Exercise materials below:

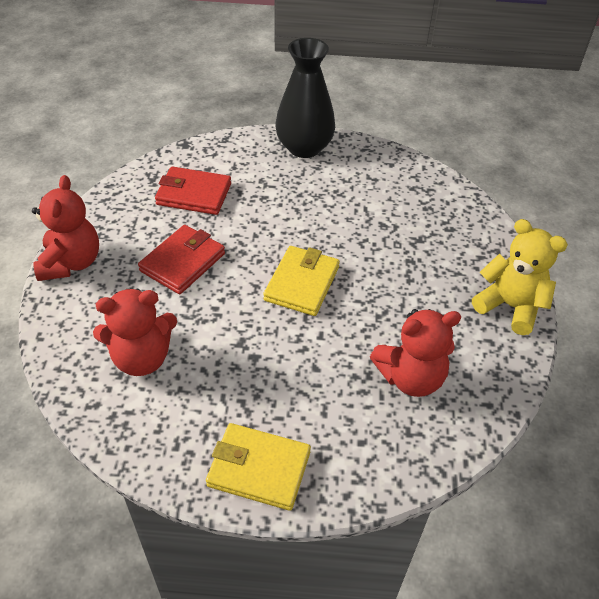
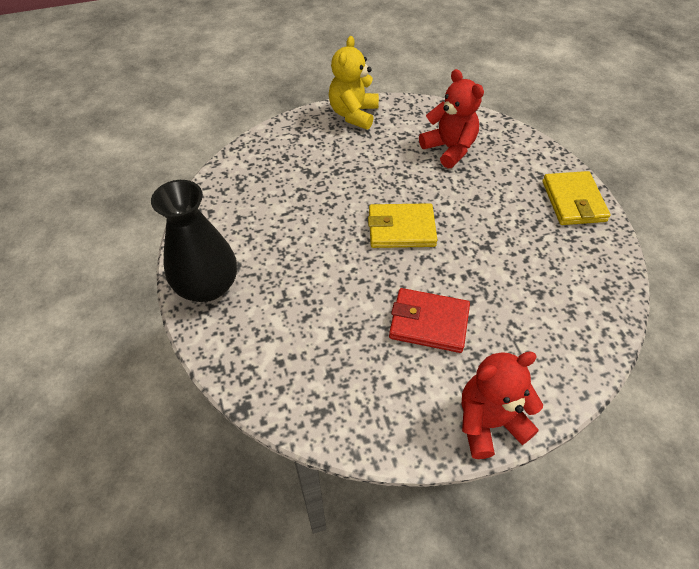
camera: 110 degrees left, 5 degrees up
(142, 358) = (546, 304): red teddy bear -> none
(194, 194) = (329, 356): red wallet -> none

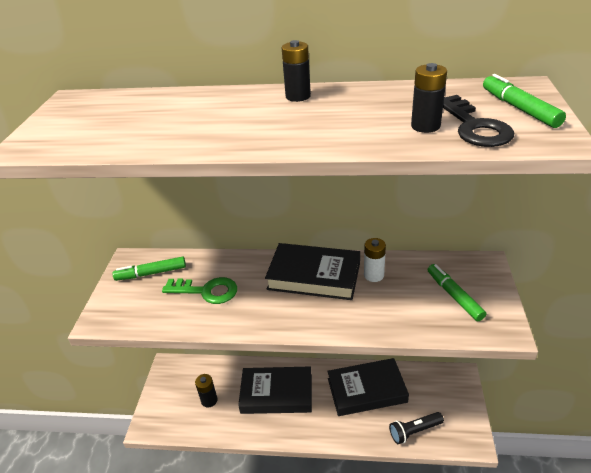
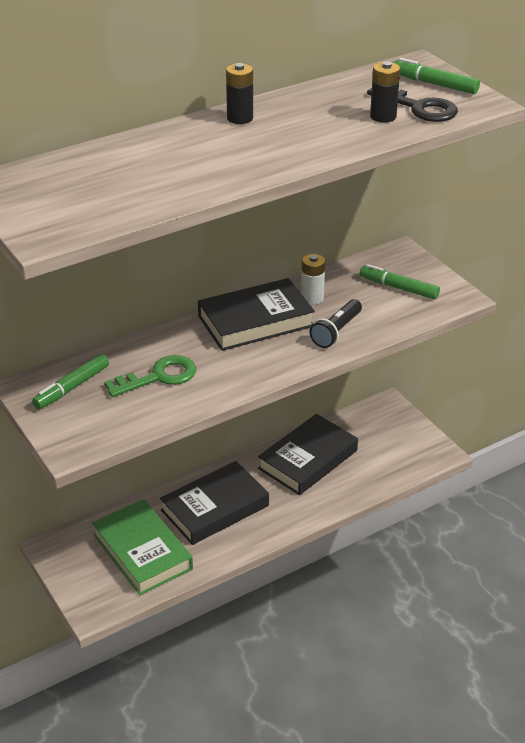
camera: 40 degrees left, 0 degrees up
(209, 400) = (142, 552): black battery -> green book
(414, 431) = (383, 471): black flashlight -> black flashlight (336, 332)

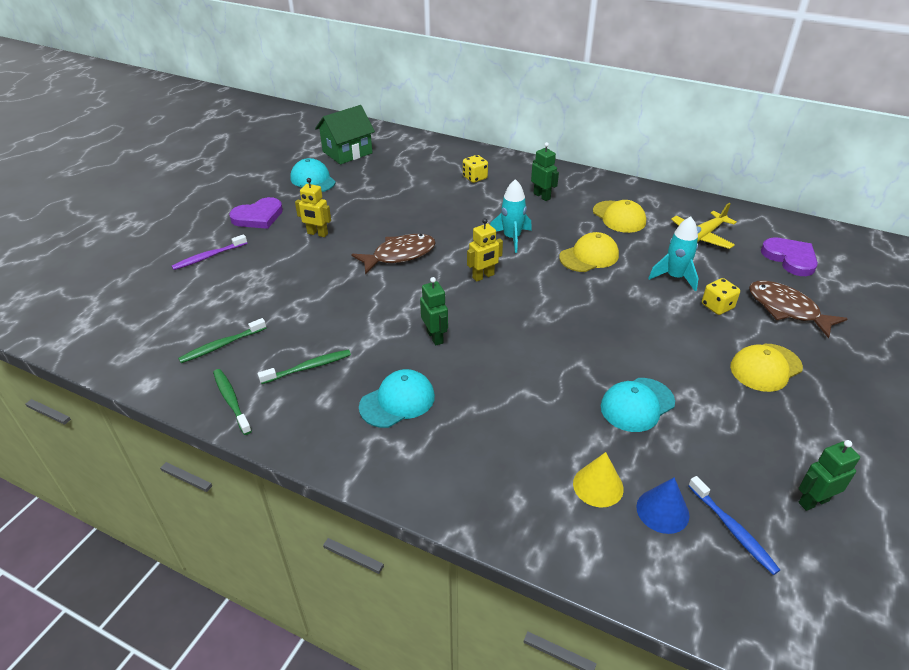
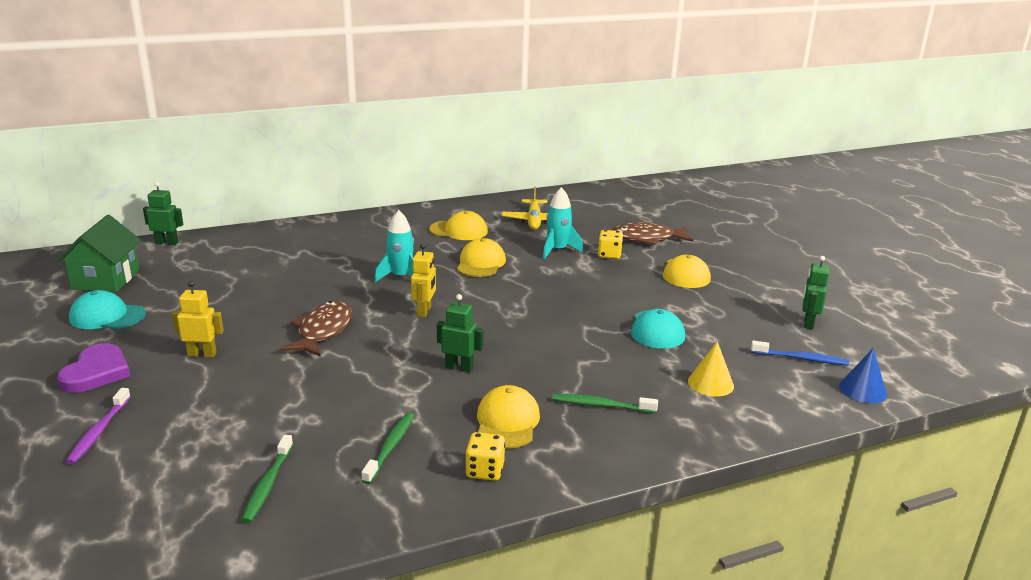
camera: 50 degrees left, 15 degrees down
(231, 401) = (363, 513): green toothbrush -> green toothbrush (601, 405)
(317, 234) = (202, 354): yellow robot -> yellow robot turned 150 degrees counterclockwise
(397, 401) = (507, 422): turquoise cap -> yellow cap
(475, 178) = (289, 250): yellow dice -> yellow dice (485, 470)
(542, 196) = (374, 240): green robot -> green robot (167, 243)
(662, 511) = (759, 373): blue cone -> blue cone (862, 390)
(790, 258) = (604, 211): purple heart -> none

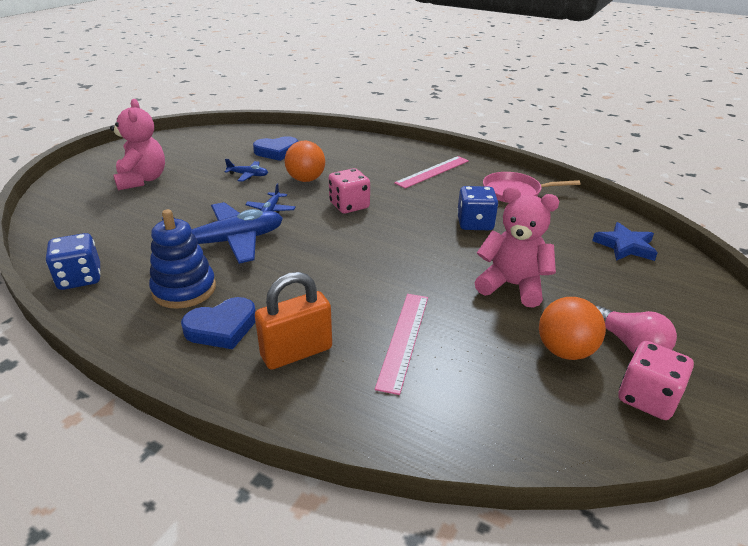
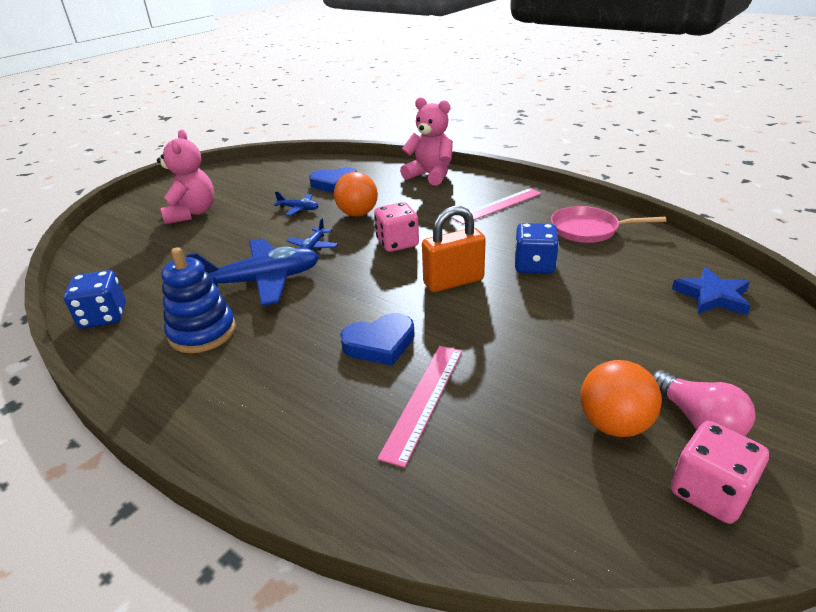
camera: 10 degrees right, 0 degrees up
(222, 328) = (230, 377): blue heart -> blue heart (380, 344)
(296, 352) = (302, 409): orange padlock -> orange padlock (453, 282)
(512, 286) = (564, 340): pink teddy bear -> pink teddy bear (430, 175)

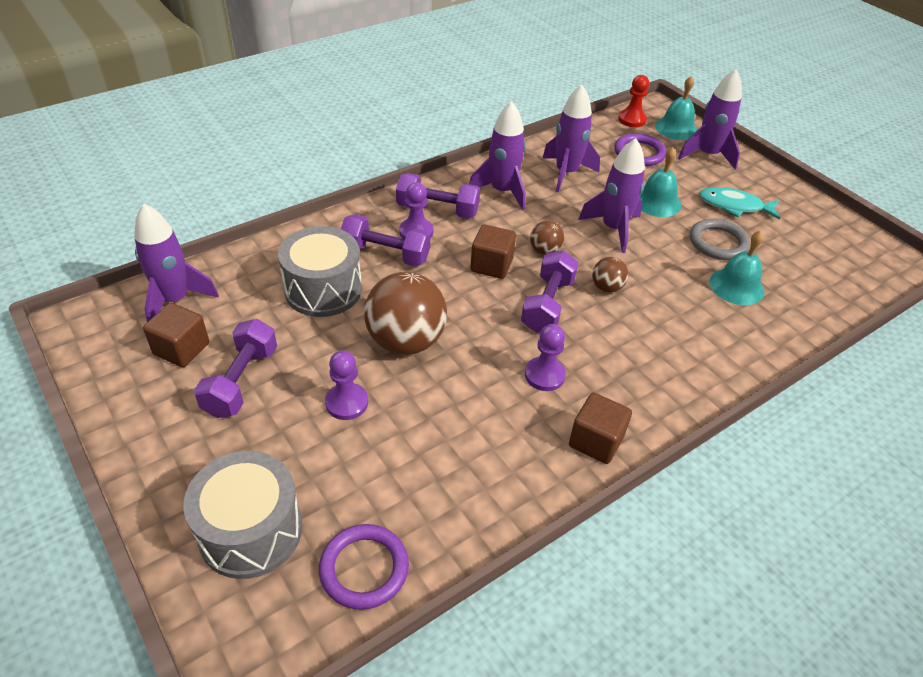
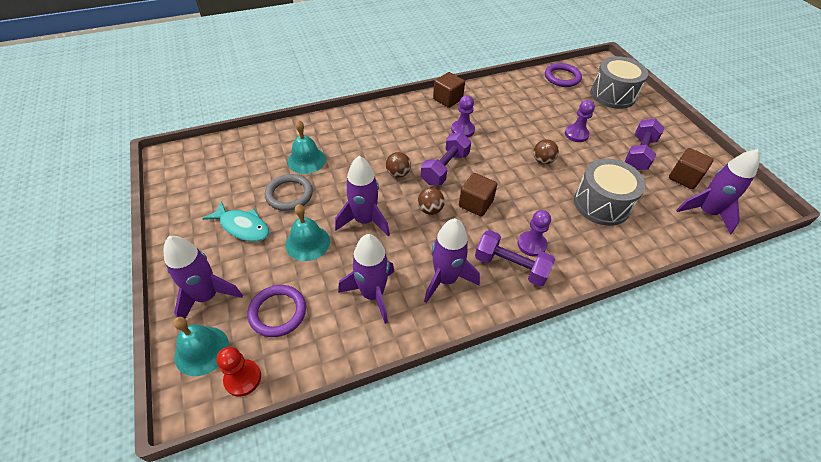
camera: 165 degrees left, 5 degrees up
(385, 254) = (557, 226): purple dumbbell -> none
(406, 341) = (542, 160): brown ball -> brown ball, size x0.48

End of Exercise materials.

Problem
Leaving the pictures out, write out every entry exactly.

Answer to the problem
camera: 110 degrees left, 5 degrees up
(142, 358) = (546, 304): red teddy bear -> none
(194, 194) = (329, 356): red wallet -> none

camera: 40 degrees left, 0 degrees up
(209, 400) = (142, 552): black battery -> green book
(414, 431) = (383, 471): black flashlight -> black flashlight (336, 332)

camera: 50 degrees left, 15 degrees down
(231, 401) = (363, 513): green toothbrush -> green toothbrush (601, 405)
(317, 234) = (202, 354): yellow robot -> yellow robot turned 150 degrees counterclockwise
(397, 401) = (507, 422): turquoise cap -> yellow cap
(475, 178) = (289, 250): yellow dice -> yellow dice (485, 470)
(542, 196) = (374, 240): green robot -> green robot (167, 243)
(662, 511) = (759, 373): blue cone -> blue cone (862, 390)
(790, 258) = (604, 211): purple heart -> none

camera: 10 degrees right, 0 degrees up
(222, 328) = (230, 377): blue heart -> blue heart (380, 344)
(296, 352) = (302, 409): orange padlock -> orange padlock (453, 282)
(512, 286) = (564, 340): pink teddy bear -> pink teddy bear (430, 175)

camera: 165 degrees left, 5 degrees up
(385, 254) = (557, 226): purple dumbbell -> none
(406, 341) = (542, 160): brown ball -> brown ball, size x0.48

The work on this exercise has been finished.